What needs to be done:
Go through the lines below and copy each one that holds the string "AGND".

**** Provided records

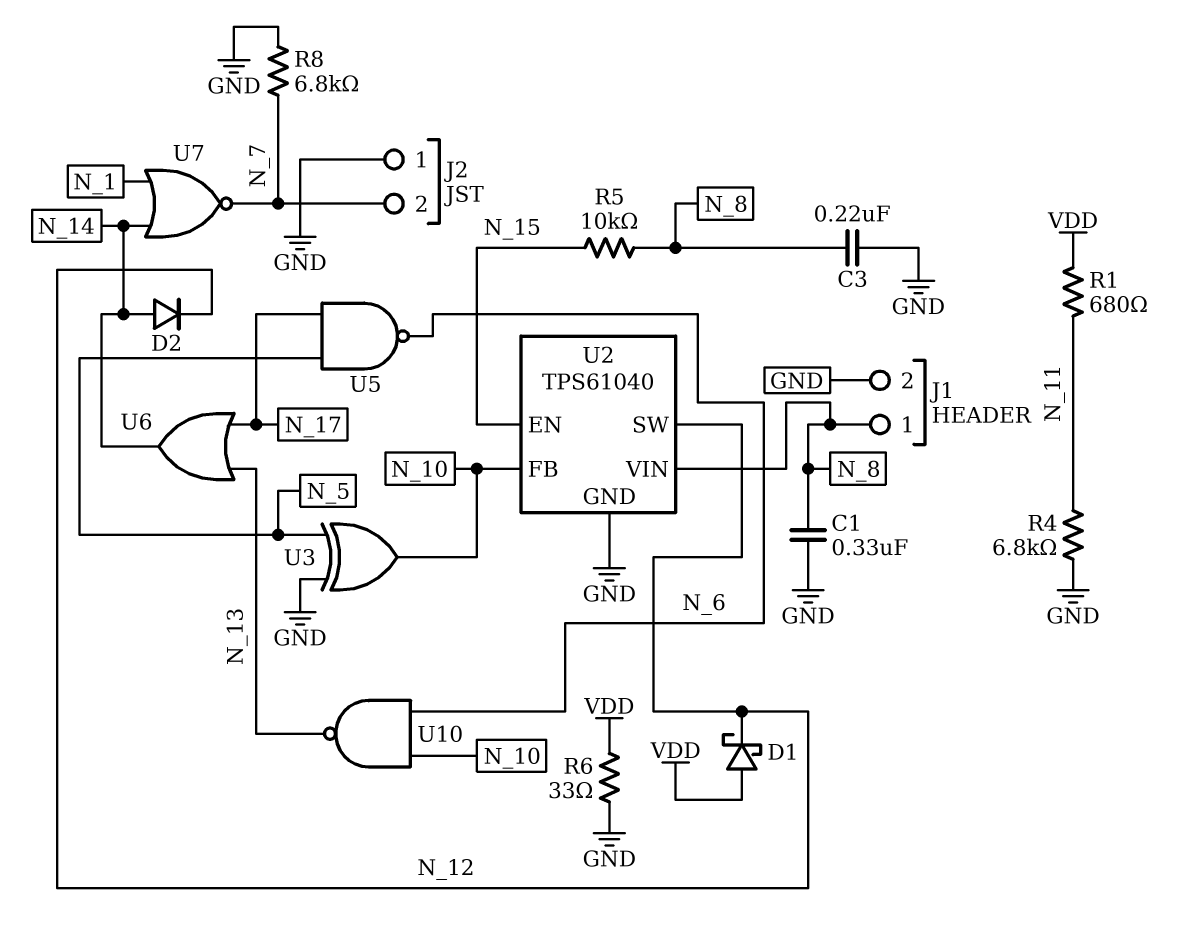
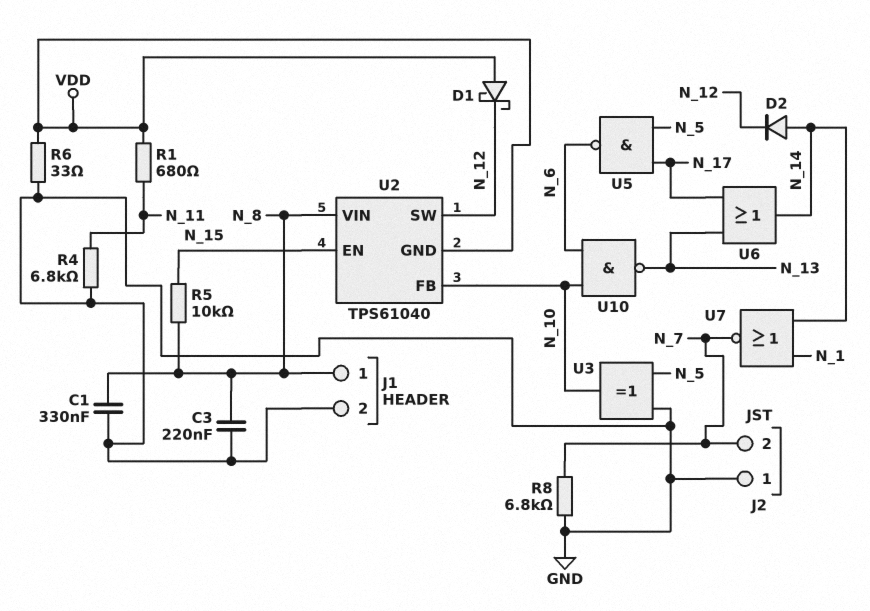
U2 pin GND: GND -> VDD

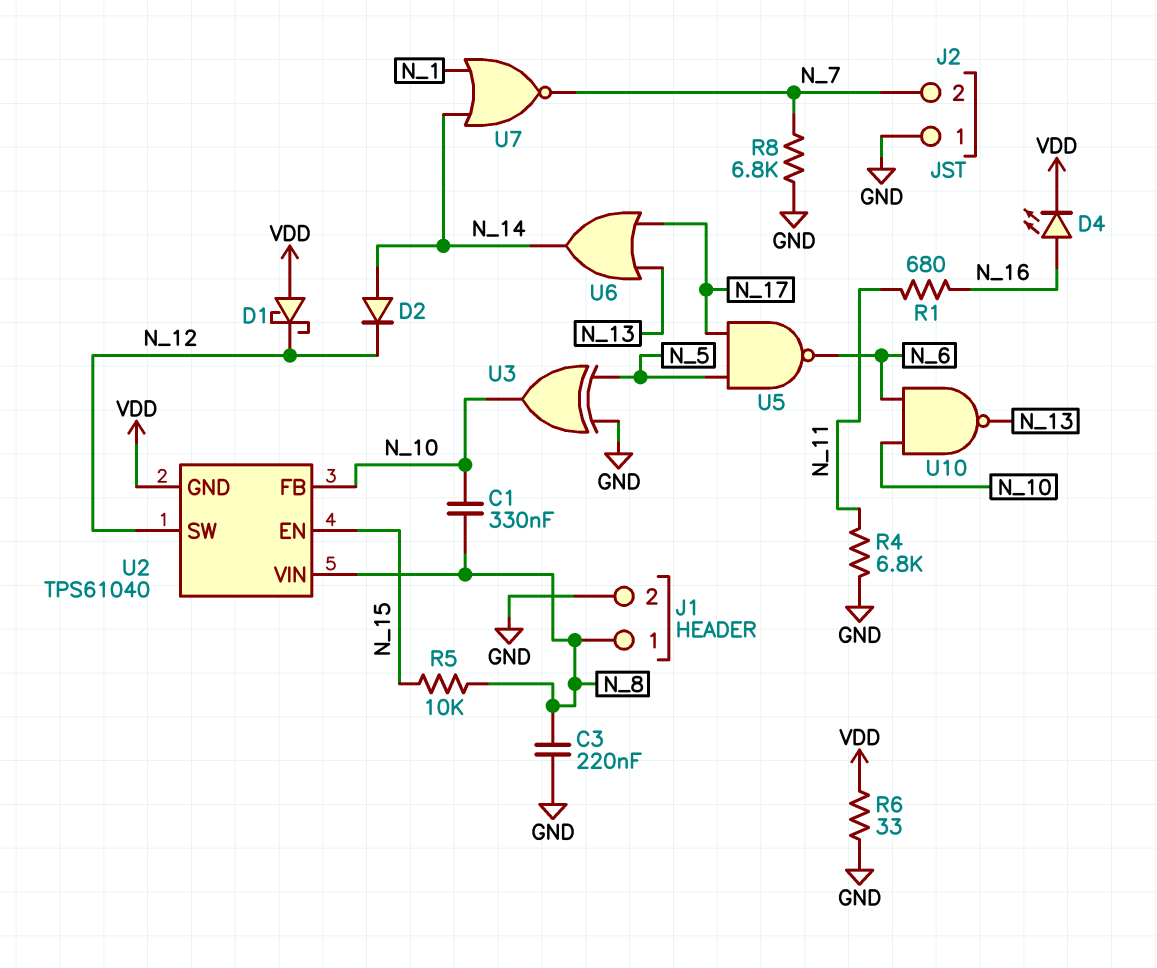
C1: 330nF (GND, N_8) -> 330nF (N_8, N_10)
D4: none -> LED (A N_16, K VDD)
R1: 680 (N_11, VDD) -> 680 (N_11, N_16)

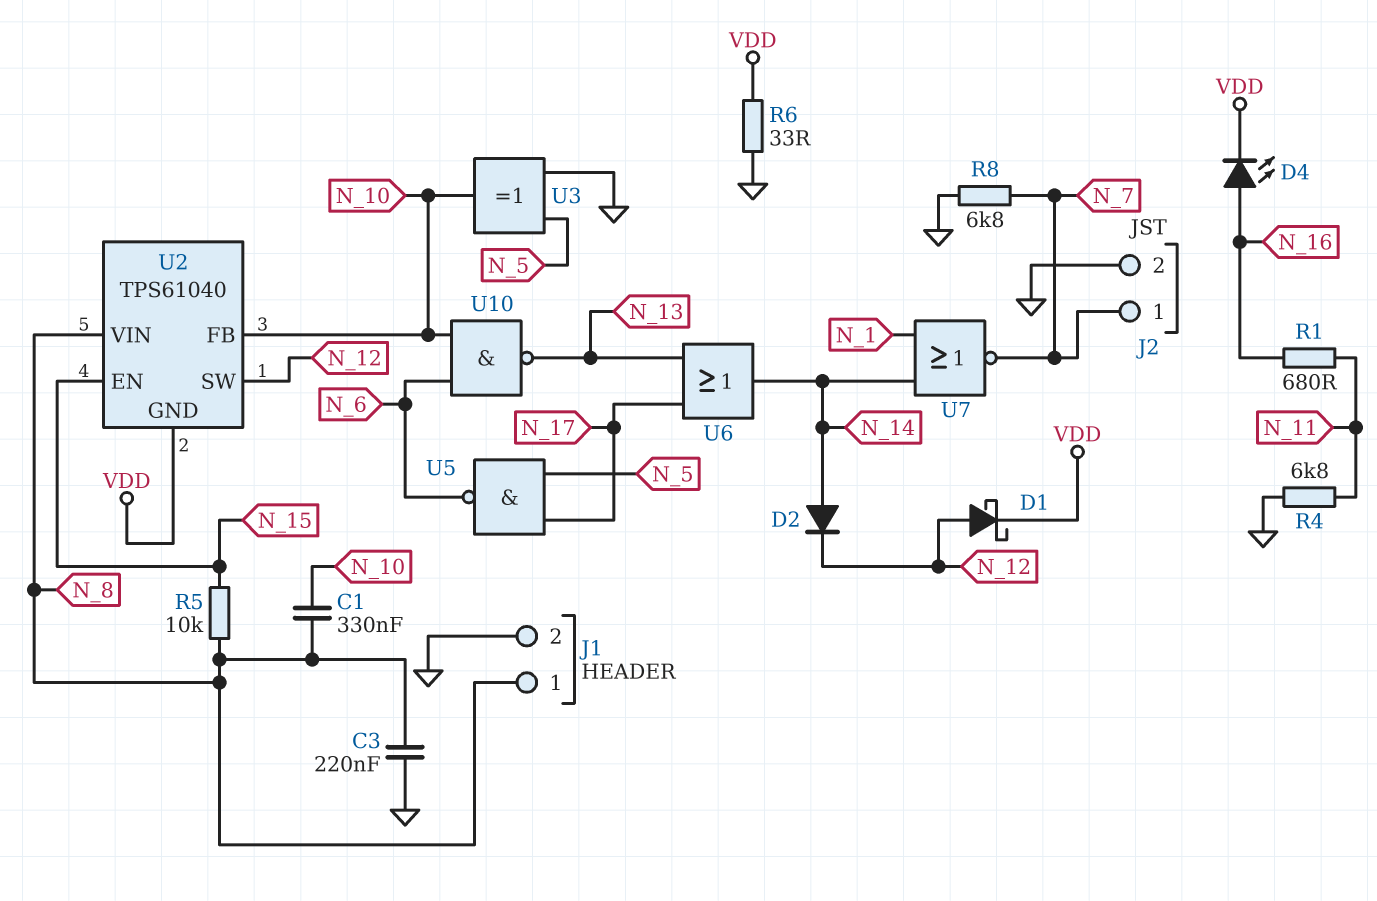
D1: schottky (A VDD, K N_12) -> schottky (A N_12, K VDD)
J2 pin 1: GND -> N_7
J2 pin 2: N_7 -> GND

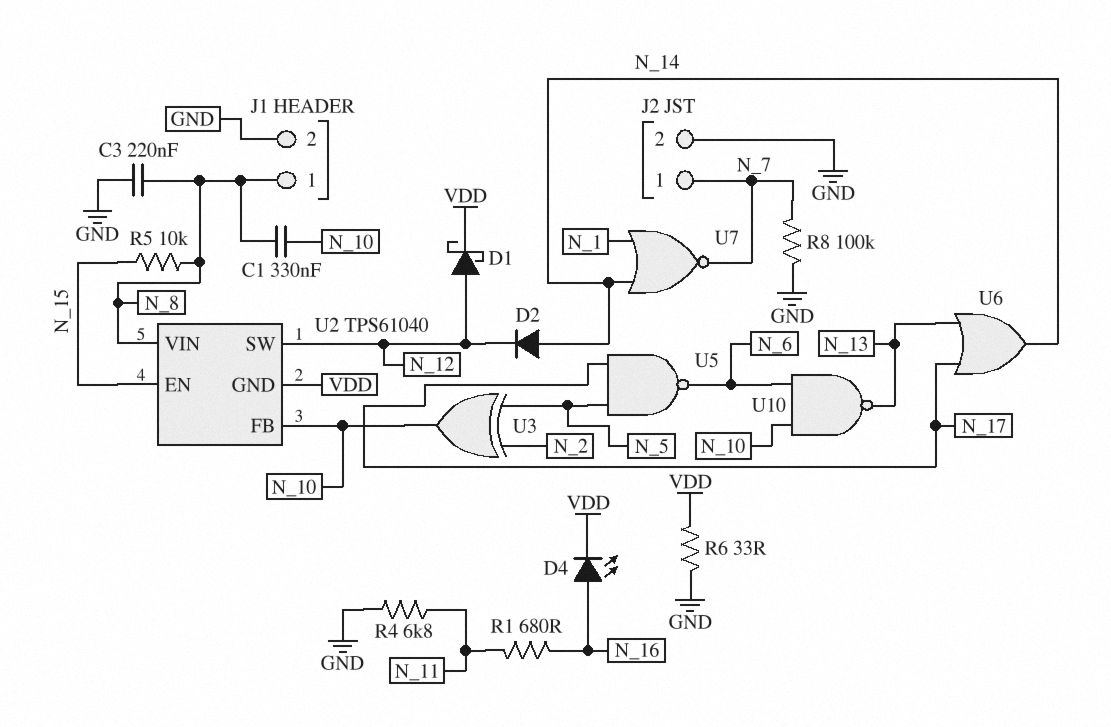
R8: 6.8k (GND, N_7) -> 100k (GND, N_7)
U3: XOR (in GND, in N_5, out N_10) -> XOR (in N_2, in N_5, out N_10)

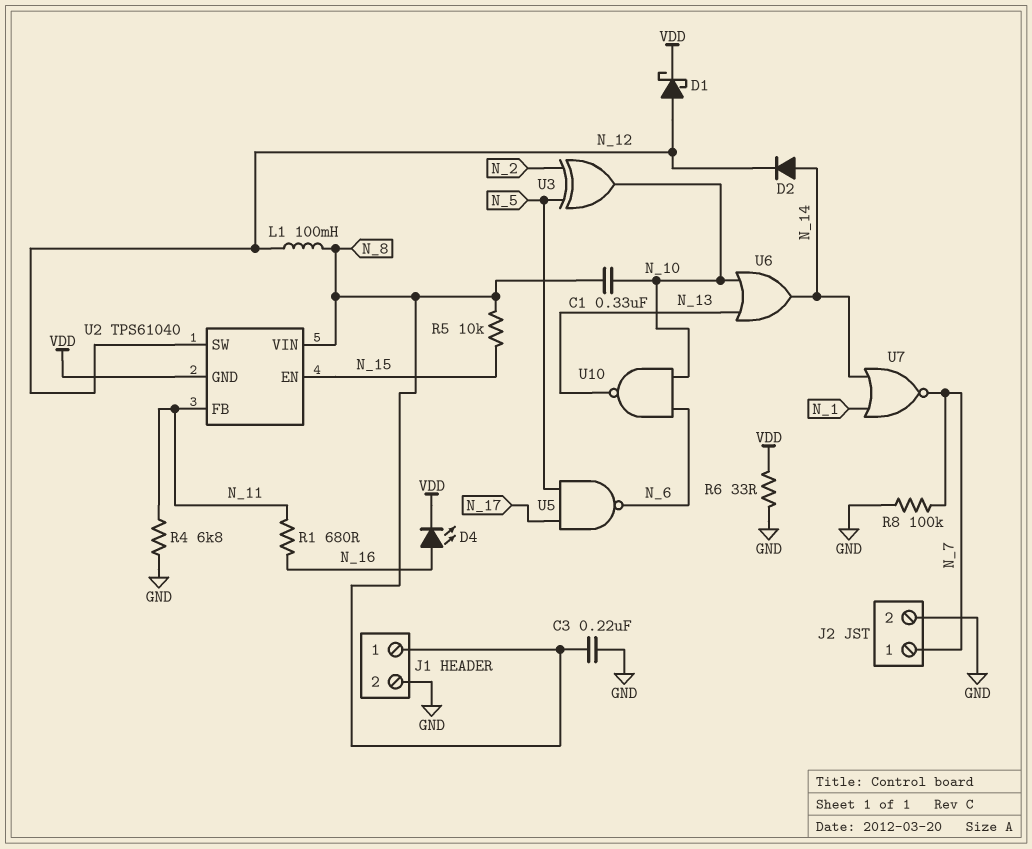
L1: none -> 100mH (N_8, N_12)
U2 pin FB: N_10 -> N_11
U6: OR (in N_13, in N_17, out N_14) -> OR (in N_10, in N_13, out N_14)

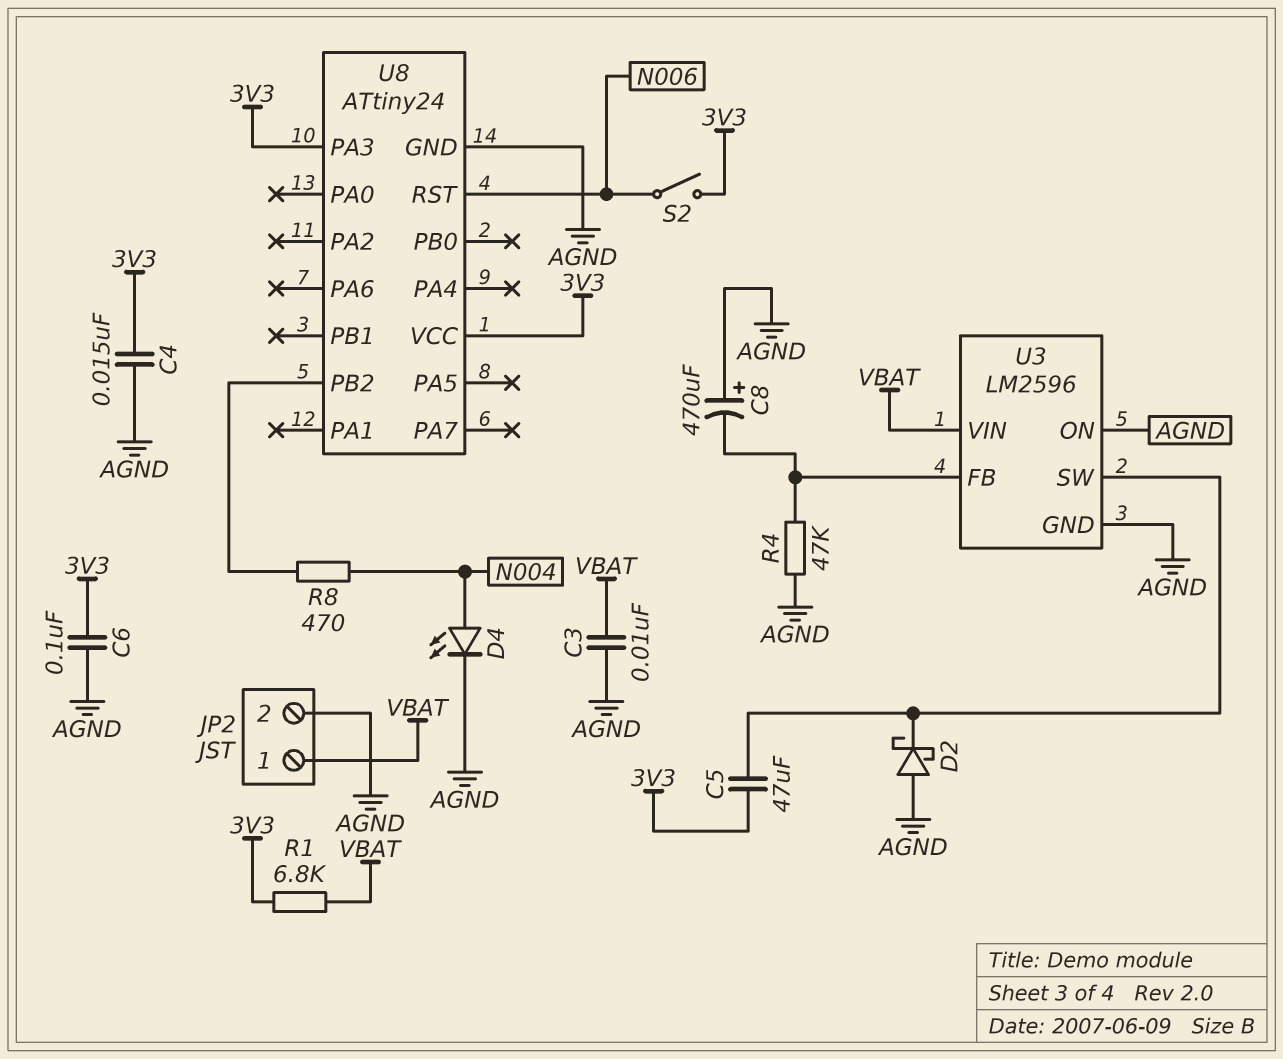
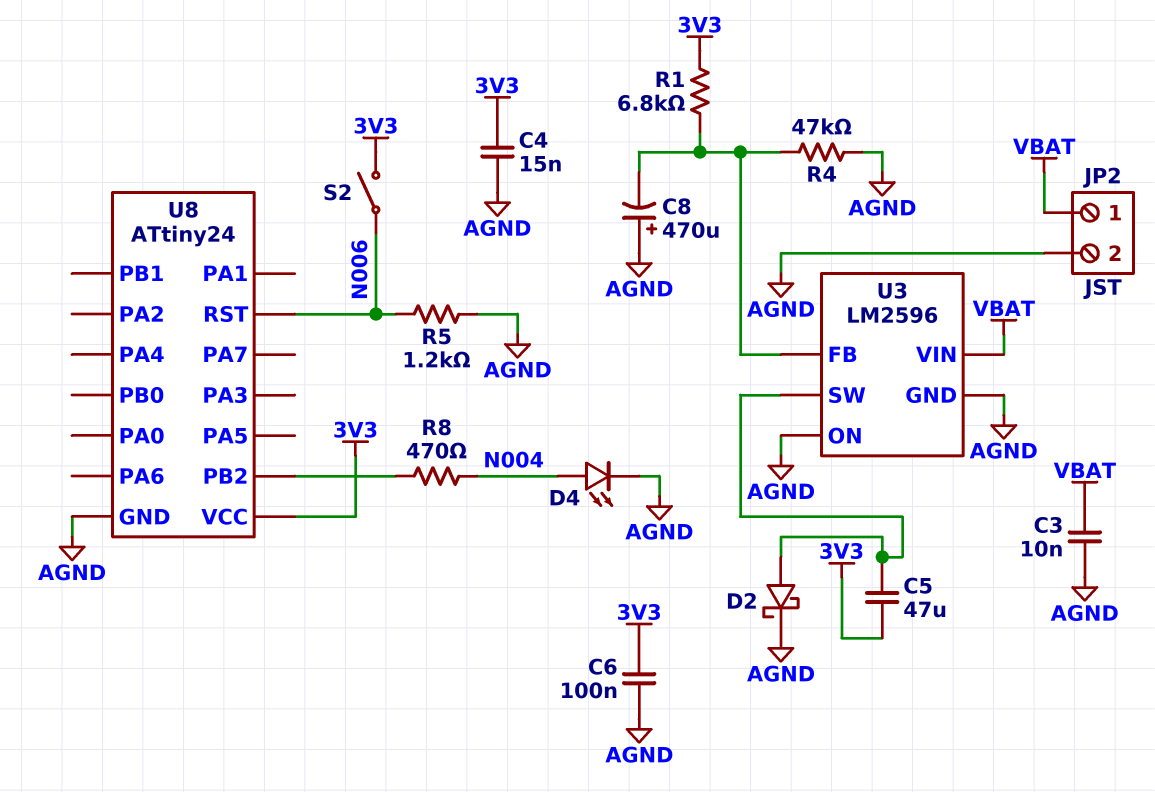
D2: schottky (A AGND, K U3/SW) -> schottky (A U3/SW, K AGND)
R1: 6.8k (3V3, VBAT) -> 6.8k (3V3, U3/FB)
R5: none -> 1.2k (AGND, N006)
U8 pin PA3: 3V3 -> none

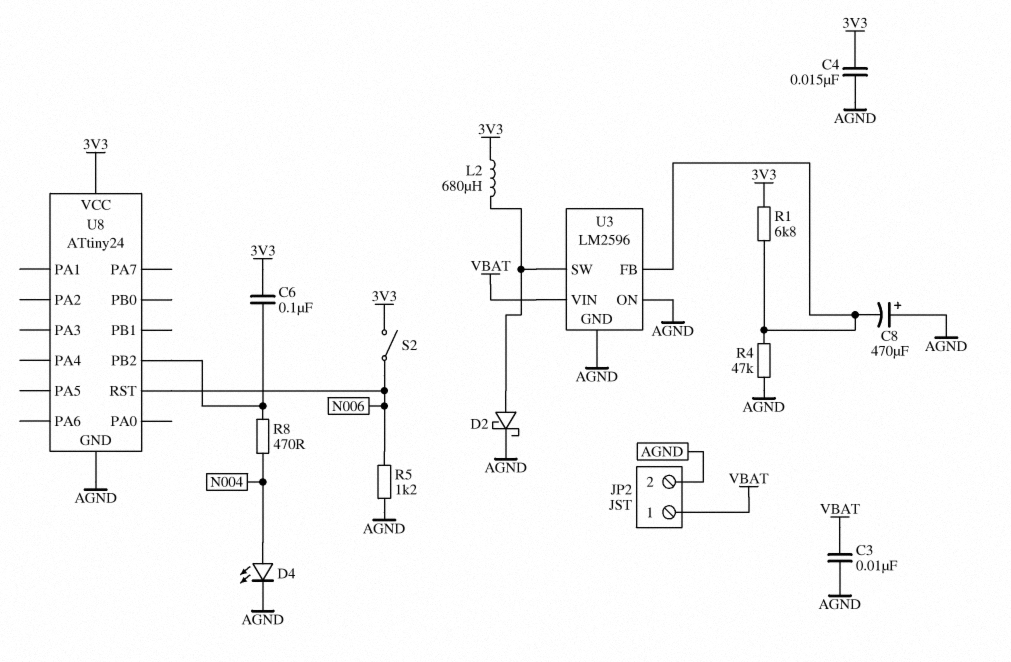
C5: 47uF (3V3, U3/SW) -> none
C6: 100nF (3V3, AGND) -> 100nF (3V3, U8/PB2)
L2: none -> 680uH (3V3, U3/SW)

********

Result of this task:
D2: schottky (A AGND, K U3/SW) -> schottky (A U3/SW, K AGND)
R5: none -> 1.2k (AGND, N006)
C6: 100nF (3V3, AGND) -> 100nF (3V3, U8/PB2)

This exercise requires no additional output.